**What you should do:** Starting at the line below with "camera: 15 degrees right, 0 degrees up" and stopping at the line with "none -> orange bottle [981,219,1046,367]", please print each line exactly, those two included, and skip every picture.
== == ==
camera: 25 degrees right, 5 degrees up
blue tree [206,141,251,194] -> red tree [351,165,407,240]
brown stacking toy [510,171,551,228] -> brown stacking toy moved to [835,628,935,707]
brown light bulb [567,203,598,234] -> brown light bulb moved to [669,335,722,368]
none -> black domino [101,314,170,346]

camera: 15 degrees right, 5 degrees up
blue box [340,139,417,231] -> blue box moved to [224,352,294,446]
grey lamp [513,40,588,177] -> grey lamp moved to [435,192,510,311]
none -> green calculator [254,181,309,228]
== == ==
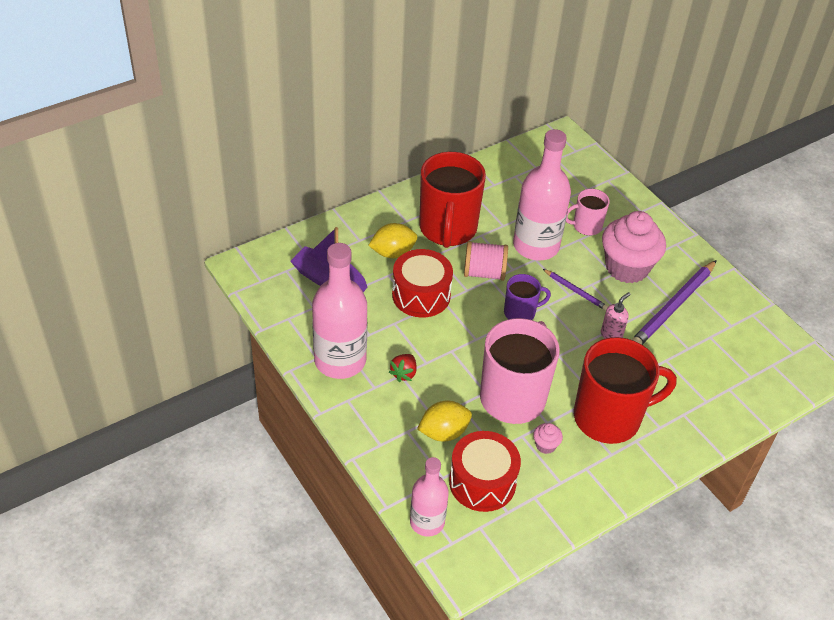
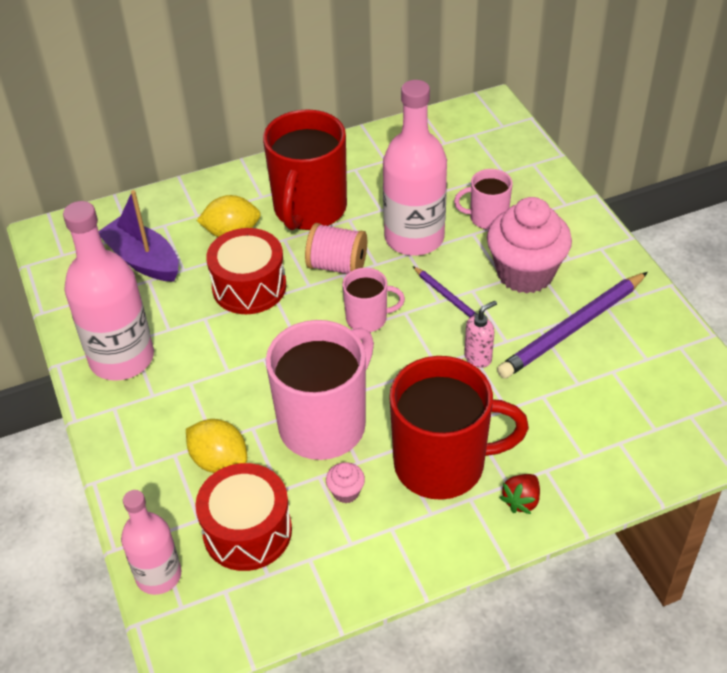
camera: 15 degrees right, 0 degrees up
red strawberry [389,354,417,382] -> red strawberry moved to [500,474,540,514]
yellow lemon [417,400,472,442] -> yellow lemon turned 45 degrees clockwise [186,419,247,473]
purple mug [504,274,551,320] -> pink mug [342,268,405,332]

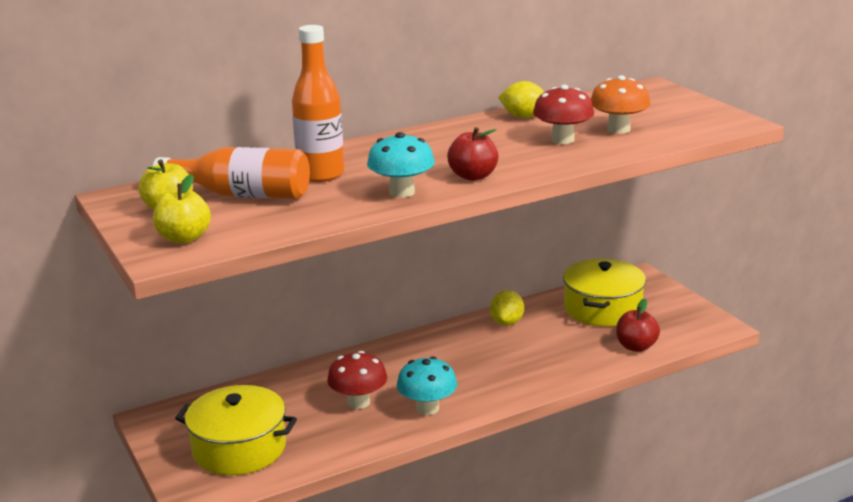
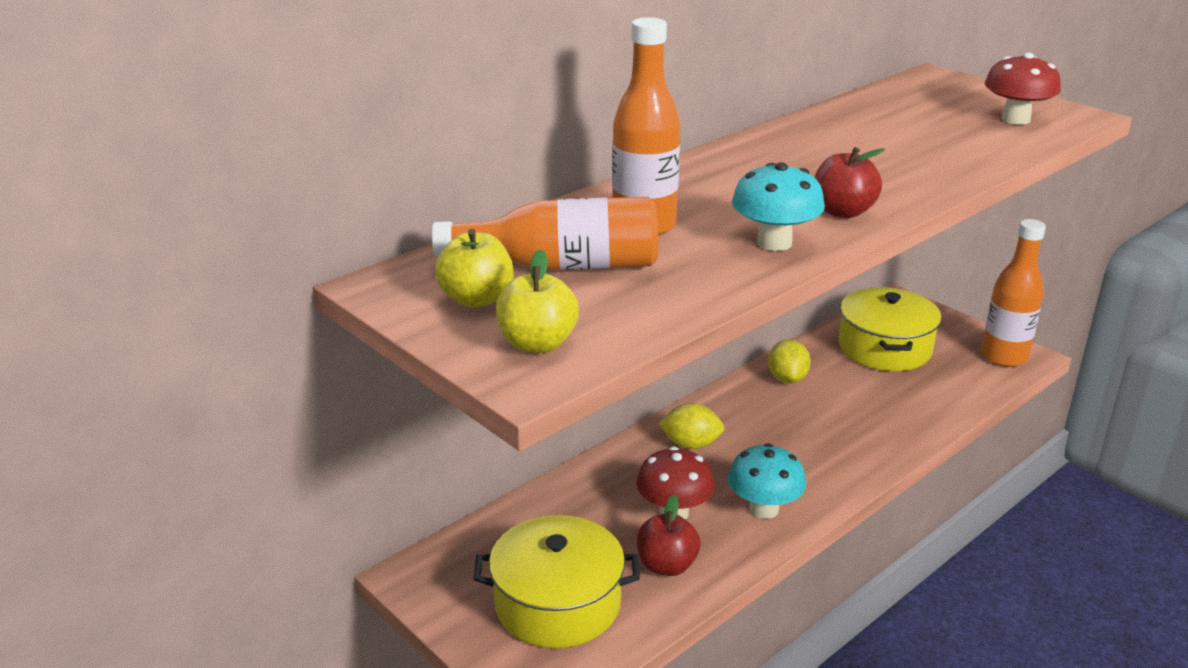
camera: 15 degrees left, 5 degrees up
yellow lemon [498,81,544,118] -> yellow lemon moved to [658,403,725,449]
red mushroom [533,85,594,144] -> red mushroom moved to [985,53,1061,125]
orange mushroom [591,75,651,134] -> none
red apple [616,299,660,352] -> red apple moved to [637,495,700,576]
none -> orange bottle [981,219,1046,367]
== == ==
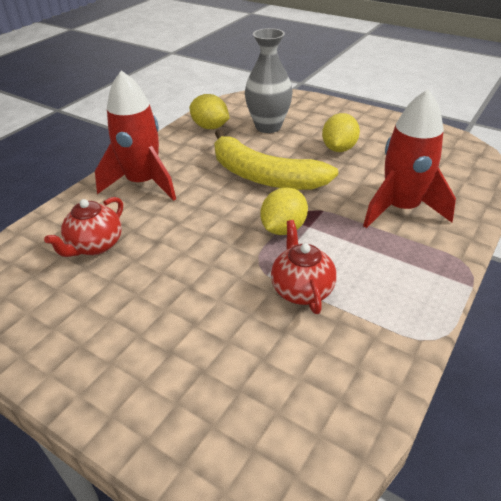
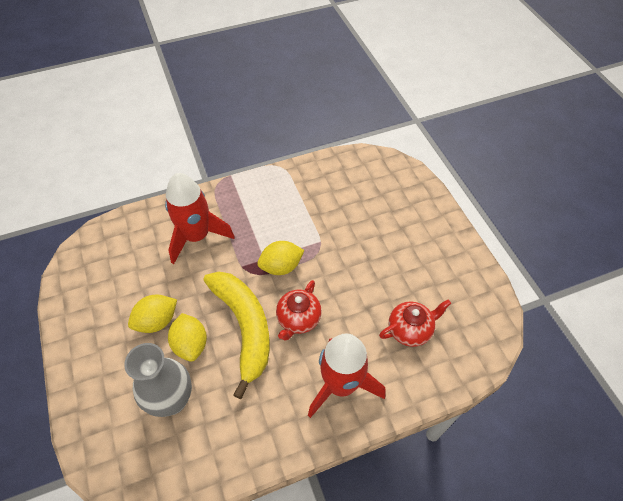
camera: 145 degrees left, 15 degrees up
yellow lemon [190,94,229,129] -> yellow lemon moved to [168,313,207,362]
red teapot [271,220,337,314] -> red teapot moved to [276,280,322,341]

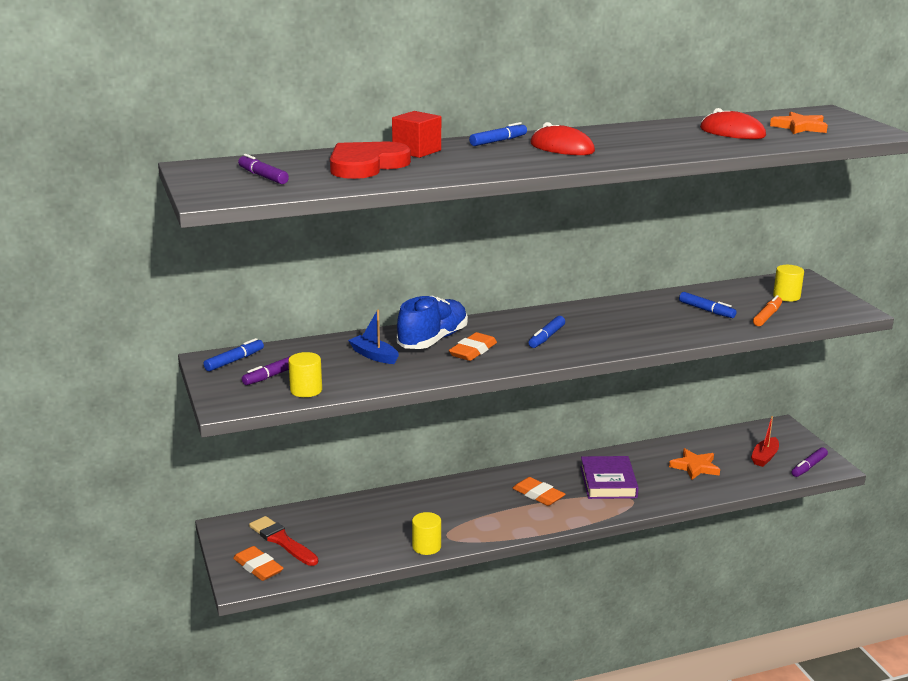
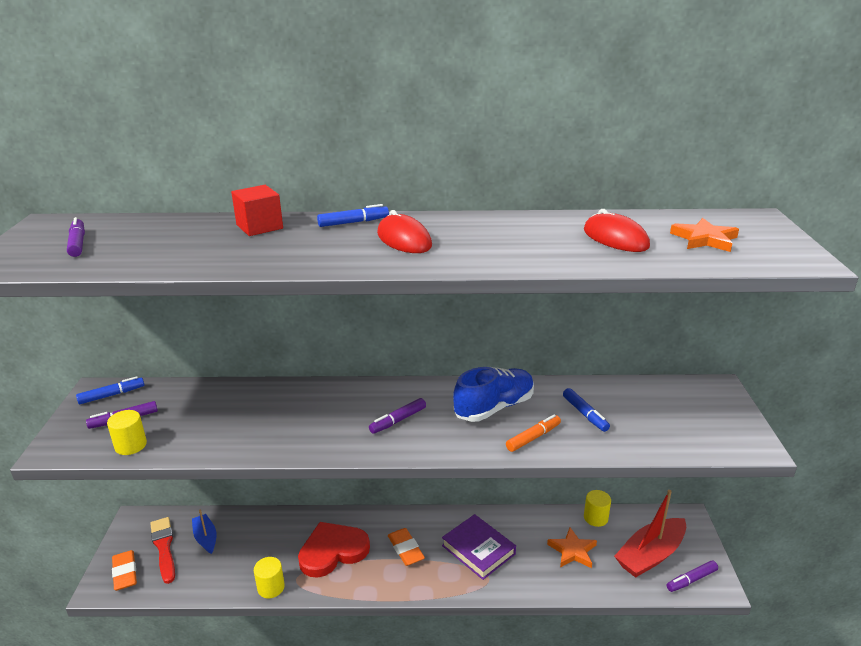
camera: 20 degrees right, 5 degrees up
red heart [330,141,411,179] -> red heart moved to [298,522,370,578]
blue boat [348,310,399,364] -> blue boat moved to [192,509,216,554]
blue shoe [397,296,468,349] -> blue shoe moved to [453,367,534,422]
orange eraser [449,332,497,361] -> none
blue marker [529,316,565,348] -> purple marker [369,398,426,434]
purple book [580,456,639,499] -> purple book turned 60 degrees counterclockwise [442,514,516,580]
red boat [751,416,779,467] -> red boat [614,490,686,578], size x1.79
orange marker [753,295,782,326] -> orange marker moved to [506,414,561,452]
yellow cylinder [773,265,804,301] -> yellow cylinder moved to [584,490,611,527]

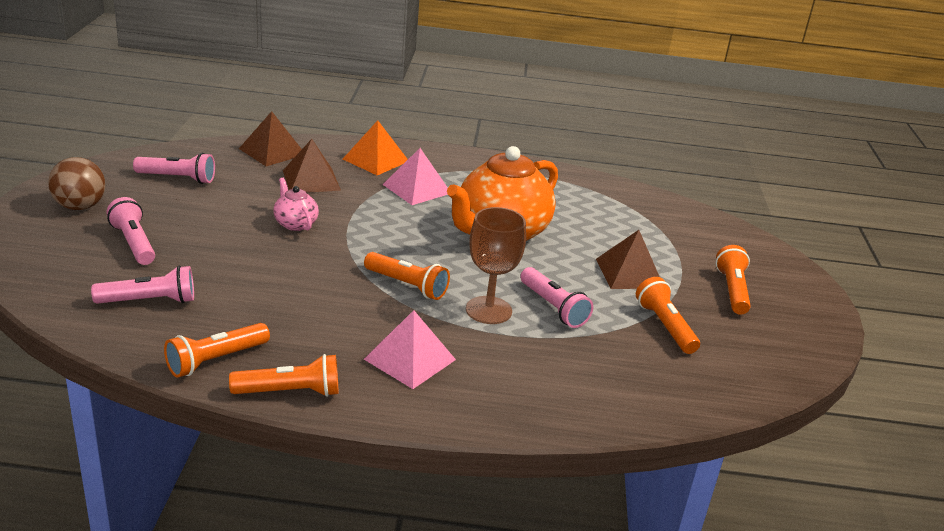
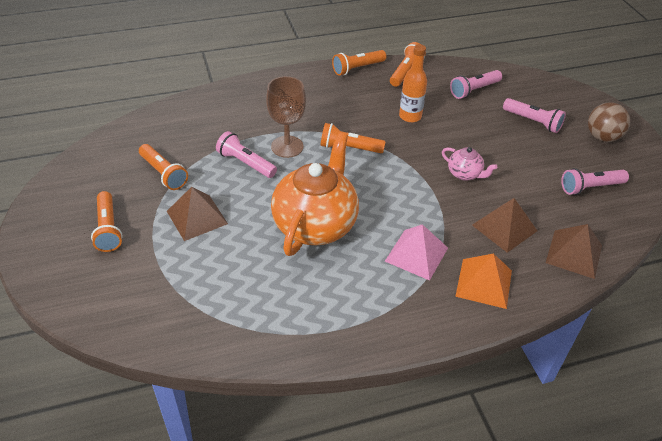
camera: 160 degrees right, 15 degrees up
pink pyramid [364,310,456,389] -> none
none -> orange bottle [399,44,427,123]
== == ==
**Answer for the task:**
camera: 15 degrees right, 0 degrees up
red strawberry [389,354,417,382] -> red strawberry moved to [500,474,540,514]
yellow lemon [417,400,472,442] -> yellow lemon turned 45 degrees clockwise [186,419,247,473]
purple mug [504,274,551,320] -> pink mug [342,268,405,332]

camera: 15 degrees left, 5 degrees up
yellow lemon [498,81,544,118] -> yellow lemon moved to [658,403,725,449]
red mushroom [533,85,594,144] -> red mushroom moved to [985,53,1061,125]
orange mushroom [591,75,651,134] -> none
red apple [616,299,660,352] -> red apple moved to [637,495,700,576]
none -> orange bottle [981,219,1046,367]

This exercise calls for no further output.